• PROBLEM REQUIREMENTS
From the line containing "(326, 257) = (462, 203): black" to the final line of the material below, copy each line exactly, including both endpoints, and leave out all other lines.

• DATASET EXTRACT
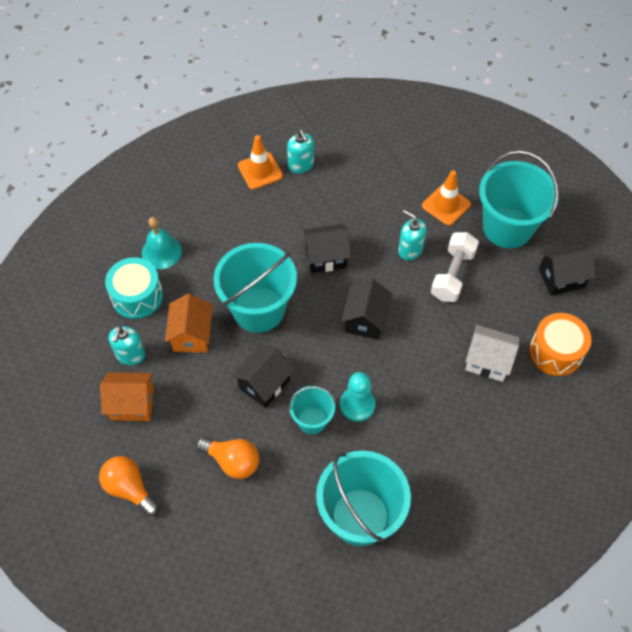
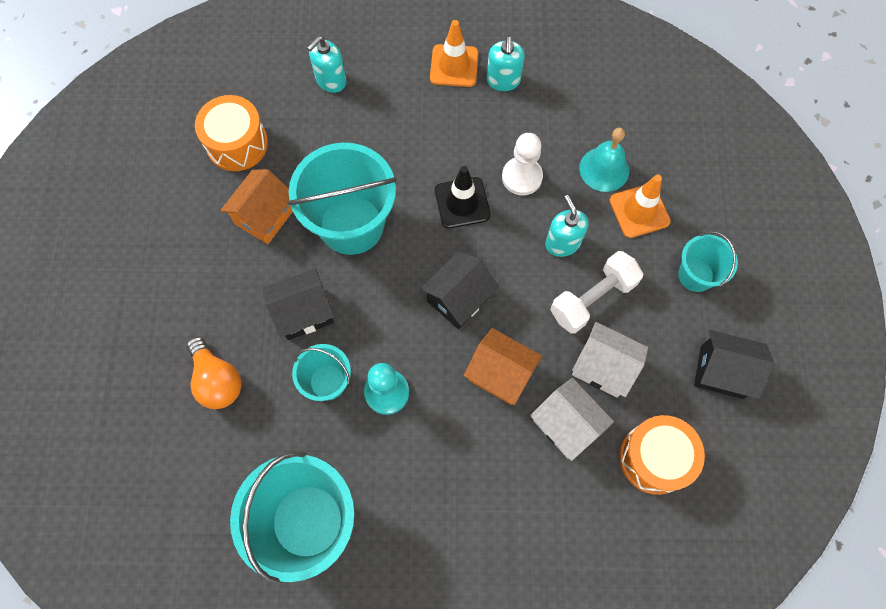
camera: 30 degrees right, 10 degrees up
(129, 488) = (99, 350): orange light bulb -> none
(130, 355) = (190, 205): turquoise soap dispenser -> turquoise soap dispenser (331, 81)
(132, 404) = (158, 260): orange house -> orange house (500, 374)
(137, 296) = (237, 144): turquoise drum -> orange drum
(161, 252) = (292, 107): turquoise bell -> turquoise bell (604, 169)
(326, 257) = (462, 203): black house -> black traffic cone
(355, 221) = (522, 177): none -> white pawn
(487, 313) = (603, 367): none -> white house
(507, 227) = (696, 275): turquoise bucket -> turquoise bucket, size x0.53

• SOLUTION BELOW
(326, 257) = (462, 203): black house -> black traffic cone
(355, 221) = (522, 177): none -> white pawn
(487, 313) = (603, 367): none -> white house
(507, 227) = (696, 275): turquoise bucket -> turquoise bucket, size x0.53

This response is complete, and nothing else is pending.